*Exercise data*.
□ □ □ □ □
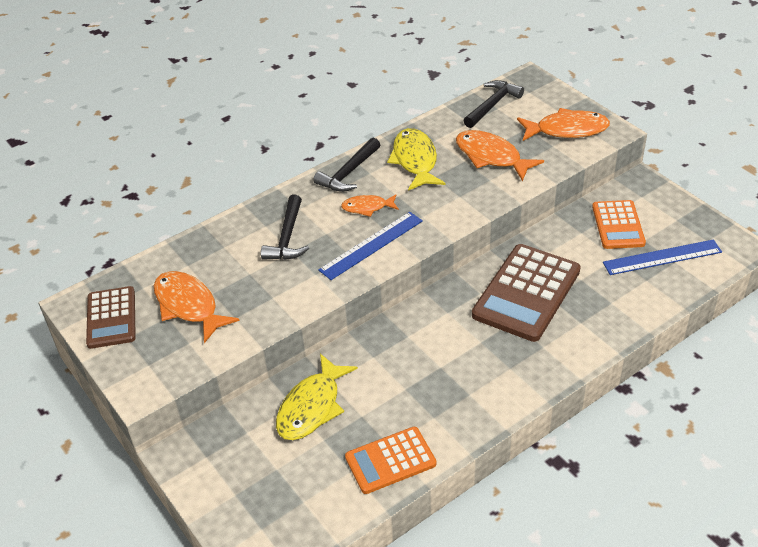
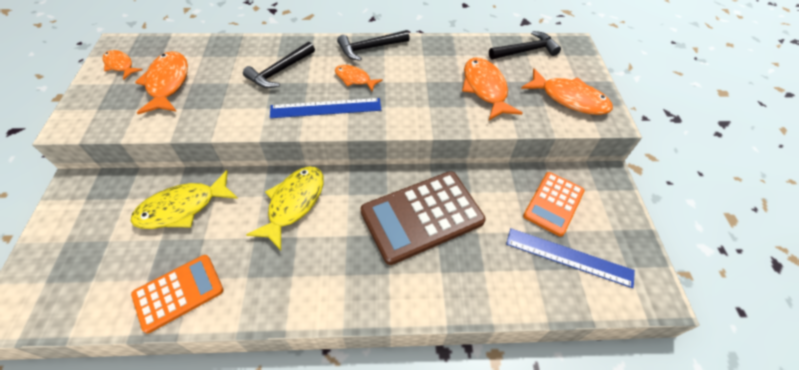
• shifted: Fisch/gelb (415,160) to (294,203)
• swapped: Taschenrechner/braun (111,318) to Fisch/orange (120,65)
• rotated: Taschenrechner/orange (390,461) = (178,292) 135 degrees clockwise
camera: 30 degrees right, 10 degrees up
□ □ □ □ □
*Description of the task*. Across the listing above, report every line where "orange" occurs.

*Written answer*.
• swapped: Taschenrechner/braun (111,318) to Fisch/orange (120,65)
• rotated: Taschenrechner/orange (390,461) = (178,292) 135 degrees clockwise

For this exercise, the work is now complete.